-- Entries supplied follows --
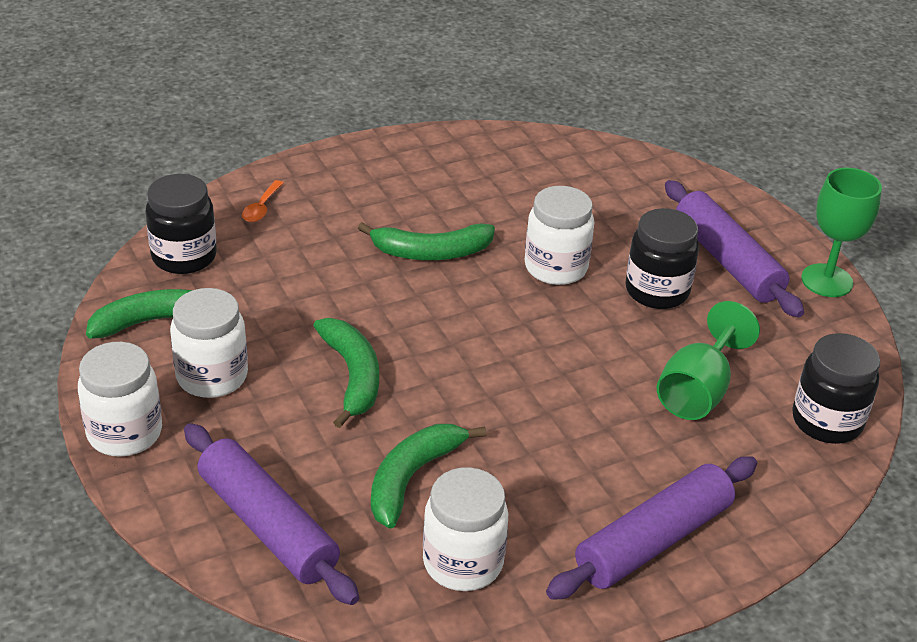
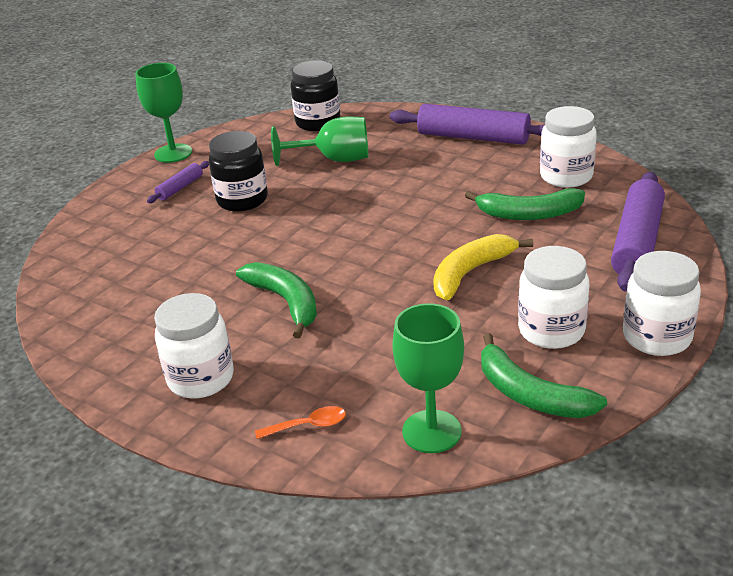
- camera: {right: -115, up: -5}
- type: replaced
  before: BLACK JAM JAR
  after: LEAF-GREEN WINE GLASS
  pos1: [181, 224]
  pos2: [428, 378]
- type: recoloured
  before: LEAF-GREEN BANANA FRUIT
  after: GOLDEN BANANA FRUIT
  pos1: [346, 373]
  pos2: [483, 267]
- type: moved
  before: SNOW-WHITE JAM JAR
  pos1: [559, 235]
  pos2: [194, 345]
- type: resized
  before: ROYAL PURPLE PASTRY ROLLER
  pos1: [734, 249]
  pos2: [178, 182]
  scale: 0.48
-- Entries supplied concluded --
Restate word for word each line of the data from the one with "- type: resized" to the last, keeping both ends.

Your solution:
- type: resized
  before: ROYAL PURPLE PASTRY ROLLER
  pos1: [734, 249]
  pos2: [178, 182]
  scale: 0.48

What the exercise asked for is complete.